Records drawn from a dataset
------------------------------------

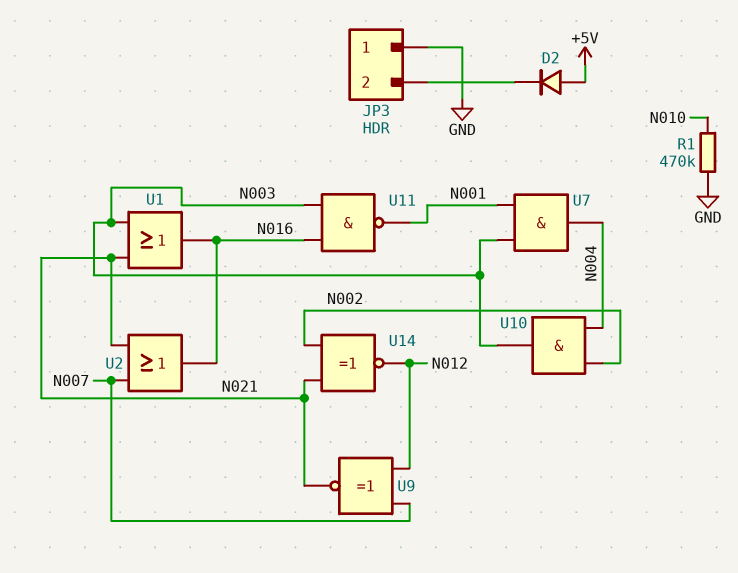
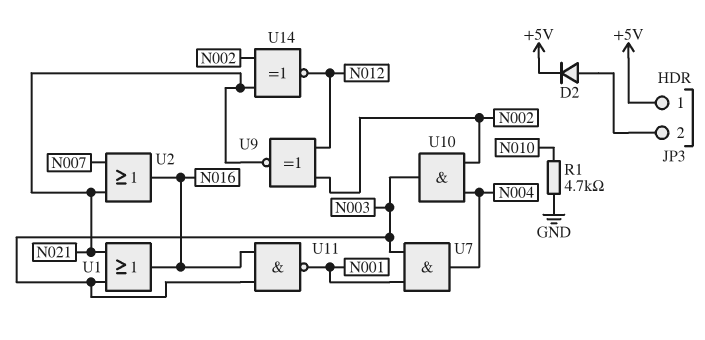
D2: diode (A +5V, K JP3/2) -> diode (A JP3/2, K +5V)
JP3 pin 1: GND -> +5V
R1: 470k (GND, N010) -> 4.7k (GND, N010)
U9: XNOR (in N007, in N012, out N021) -> XNOR (in N002, in N012, out N021)

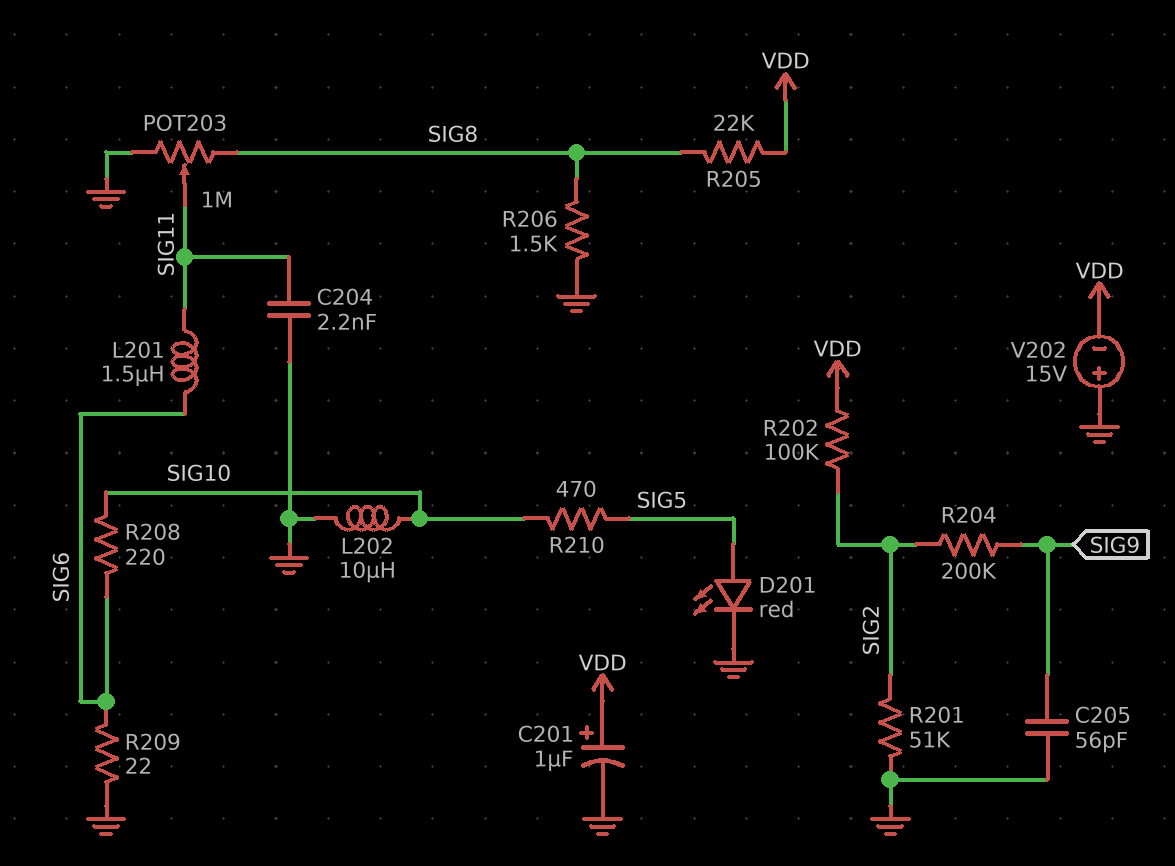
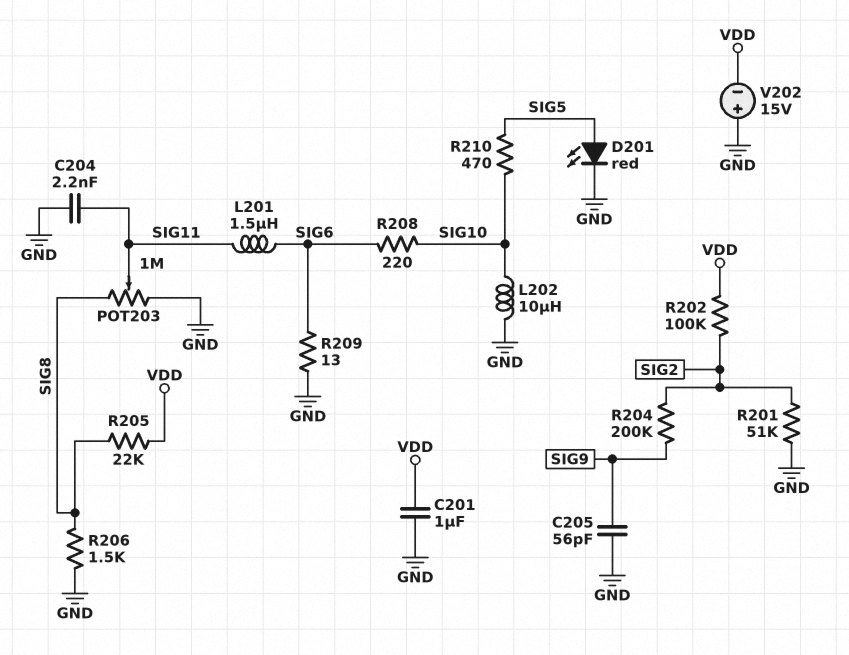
C201: 1uF (plus VDD, minus GND) -> 1uF (GND, VDD)
R209: 22 (GND, SIG6) -> 13 (GND, SIG6)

------------------------------------

[What is being asked]:
Please print the entries shown above again, exactly, and skip the pictures.

[Answer to the exercise]:
D2: diode (A +5V, K JP3/2) -> diode (A JP3/2, K +5V)
JP3 pin 1: GND -> +5V
R1: 470k (GND, N010) -> 4.7k (GND, N010)
U9: XNOR (in N007, in N012, out N021) -> XNOR (in N002, in N012, out N021)

C201: 1uF (plus VDD, minus GND) -> 1uF (GND, VDD)
R209: 22 (GND, SIG6) -> 13 (GND, SIG6)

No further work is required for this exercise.